→ **Problem requirements**
Your answer should hold all lines of the entries that include the word "AGND".

→ **Information provided**
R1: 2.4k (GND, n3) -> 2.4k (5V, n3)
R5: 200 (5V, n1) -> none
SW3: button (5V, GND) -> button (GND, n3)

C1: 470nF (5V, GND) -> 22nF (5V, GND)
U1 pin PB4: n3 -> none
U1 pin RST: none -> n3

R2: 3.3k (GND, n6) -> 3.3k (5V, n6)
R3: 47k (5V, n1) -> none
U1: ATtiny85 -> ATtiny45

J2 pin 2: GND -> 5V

--

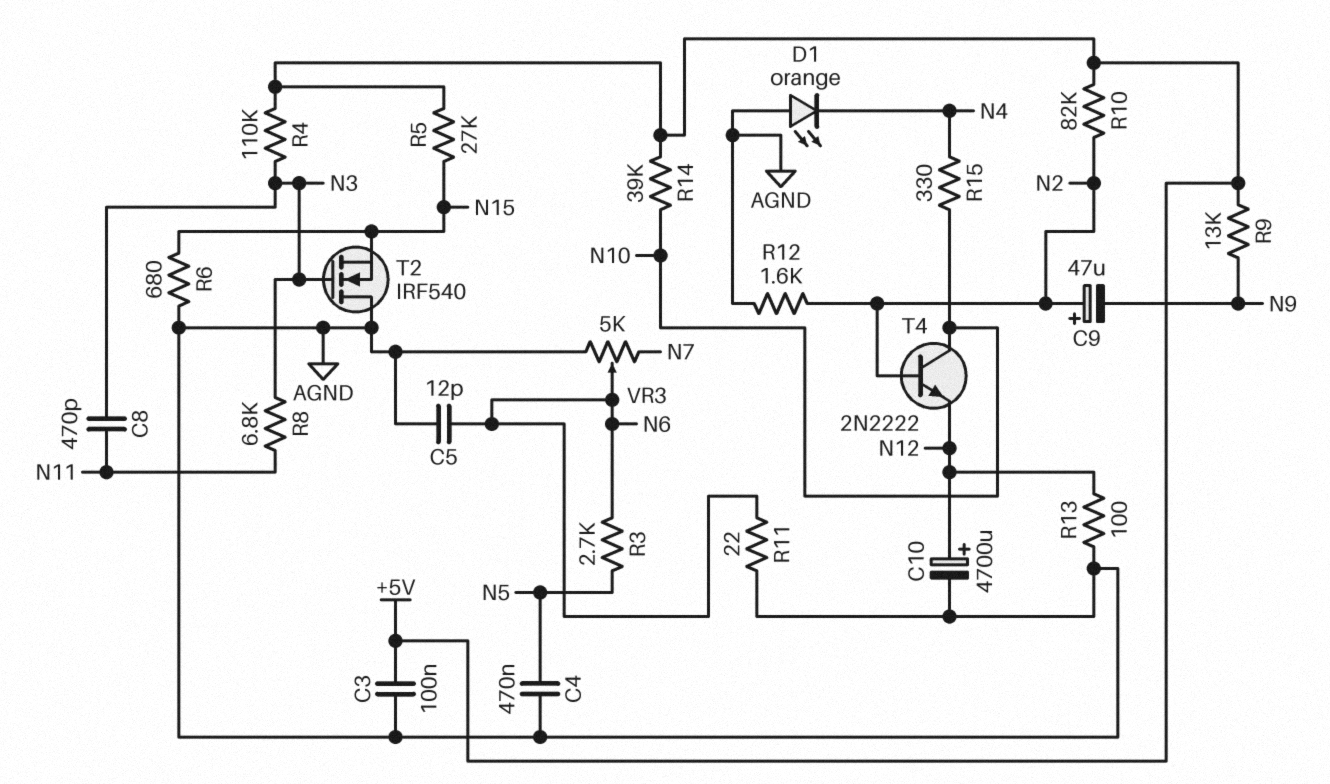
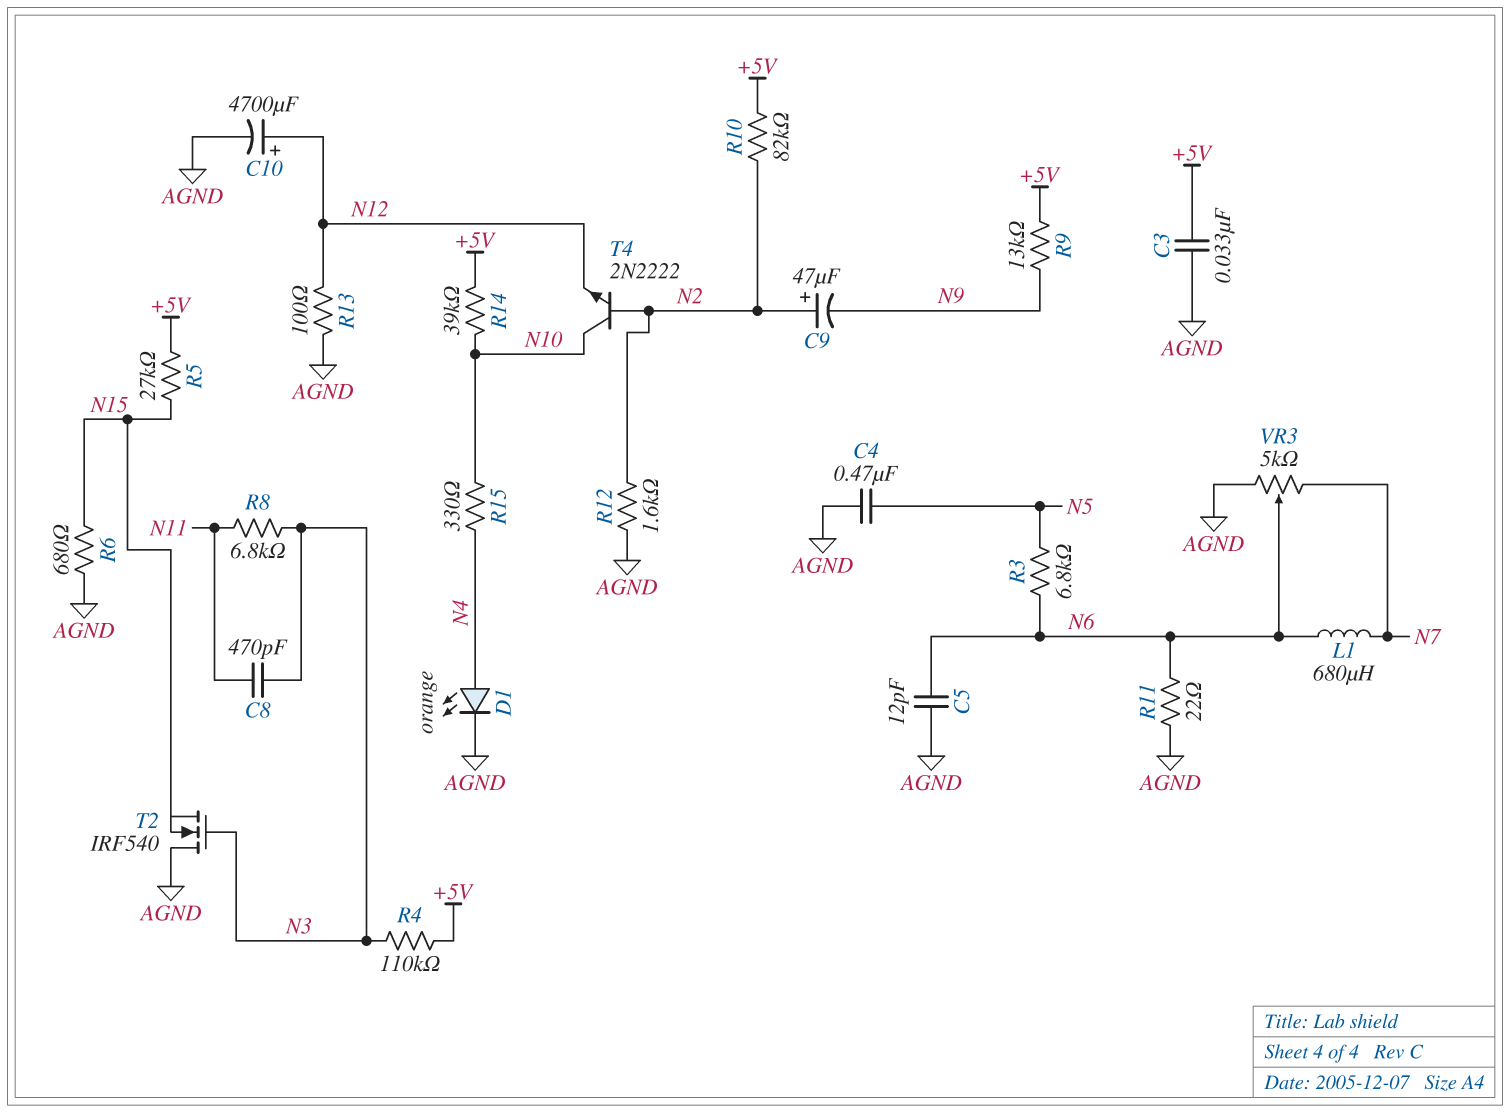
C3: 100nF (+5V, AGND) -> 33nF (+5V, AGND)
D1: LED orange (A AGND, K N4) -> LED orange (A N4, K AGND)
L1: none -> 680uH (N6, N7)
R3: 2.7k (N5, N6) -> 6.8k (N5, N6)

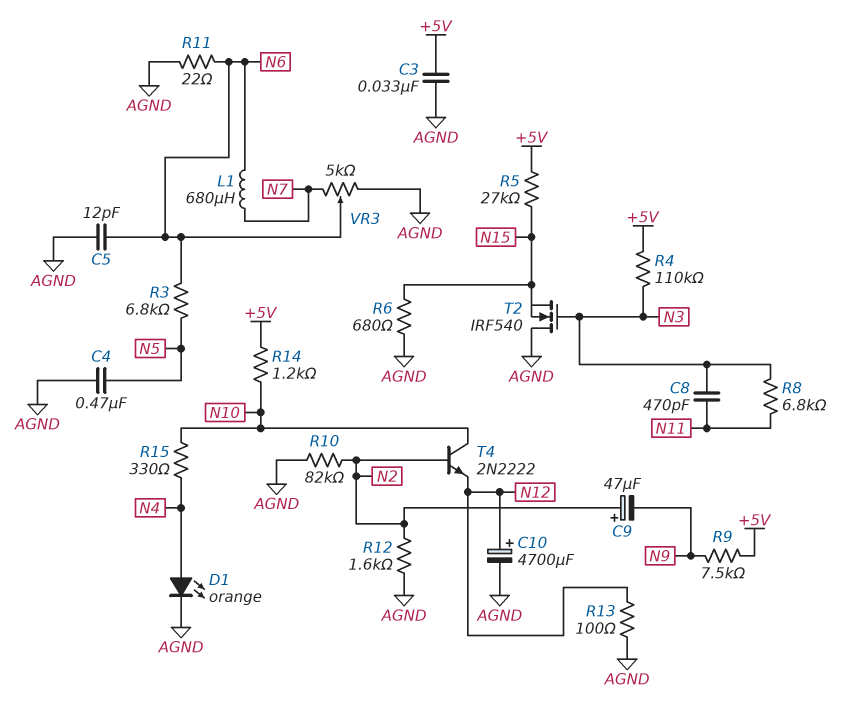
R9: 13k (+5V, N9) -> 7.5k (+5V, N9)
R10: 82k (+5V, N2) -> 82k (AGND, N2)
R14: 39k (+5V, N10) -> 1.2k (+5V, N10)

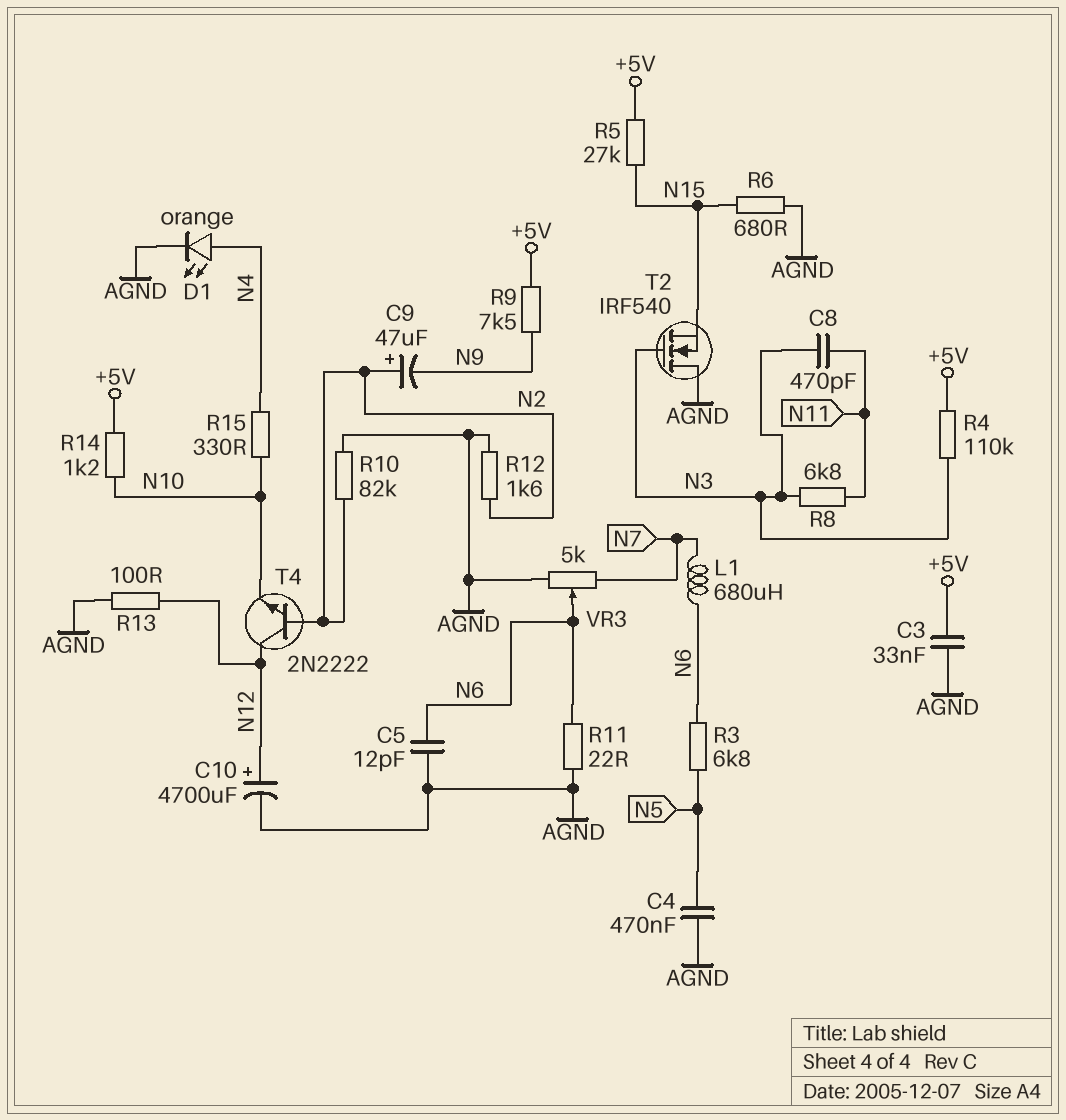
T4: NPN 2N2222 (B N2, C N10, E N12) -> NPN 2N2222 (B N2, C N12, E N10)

→ **Exercise result**
C3: 100nF (+5V, AGND) -> 33nF (+5V, AGND)
D1: LED orange (A AGND, K N4) -> LED orange (A N4, K AGND)
R10: 82k (+5V, N2) -> 82k (AGND, N2)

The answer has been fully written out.